━━━ Source material

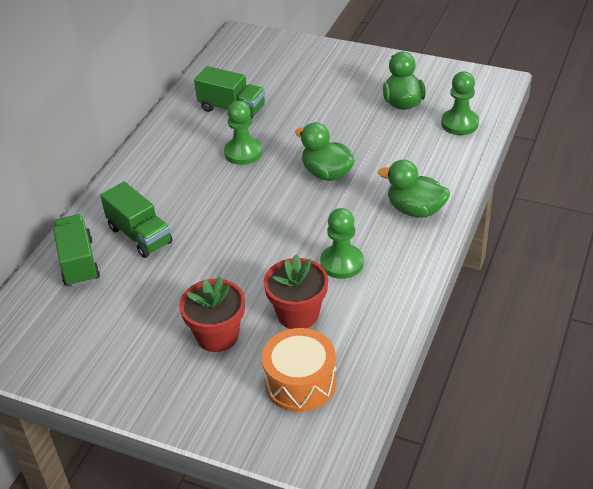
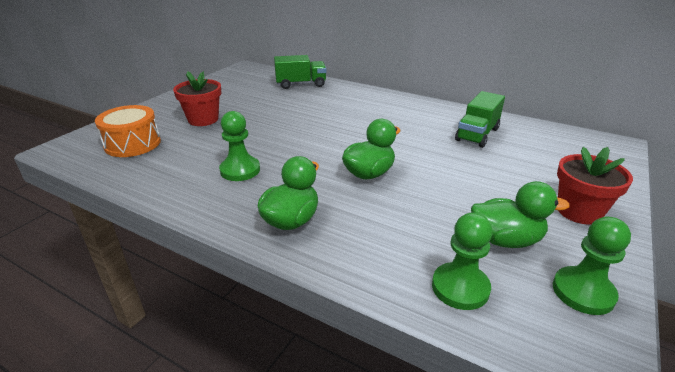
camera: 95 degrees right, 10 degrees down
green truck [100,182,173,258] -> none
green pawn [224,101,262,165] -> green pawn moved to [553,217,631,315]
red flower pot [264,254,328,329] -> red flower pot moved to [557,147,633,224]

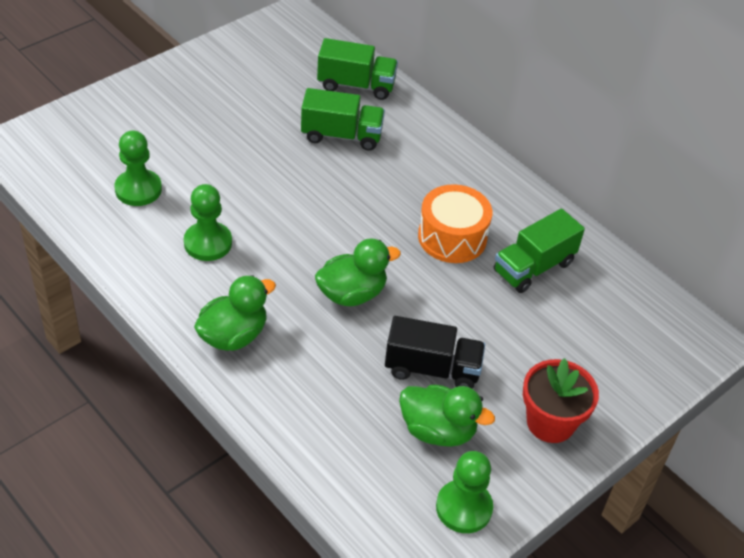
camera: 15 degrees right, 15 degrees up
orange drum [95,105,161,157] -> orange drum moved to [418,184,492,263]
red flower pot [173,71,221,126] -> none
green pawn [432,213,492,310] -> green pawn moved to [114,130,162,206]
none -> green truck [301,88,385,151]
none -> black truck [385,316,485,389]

━━━━━━

## [Task goal]
Word for word, output the whole listing, but not its pictures.

## [Answer section]
camera: 95 degrees right, 10 degrees down
green truck [100,182,173,258] -> none
green pawn [224,101,262,165] -> green pawn moved to [553,217,631,315]
red flower pot [264,254,328,329] -> red flower pot moved to [557,147,633,224]

camera: 15 degrees right, 15 degrees up
orange drum [95,105,161,157] -> orange drum moved to [418,184,492,263]
red flower pot [173,71,221,126] -> none
green pawn [432,213,492,310] -> green pawn moved to [114,130,162,206]
none -> green truck [301,88,385,151]
none -> black truck [385,316,485,389]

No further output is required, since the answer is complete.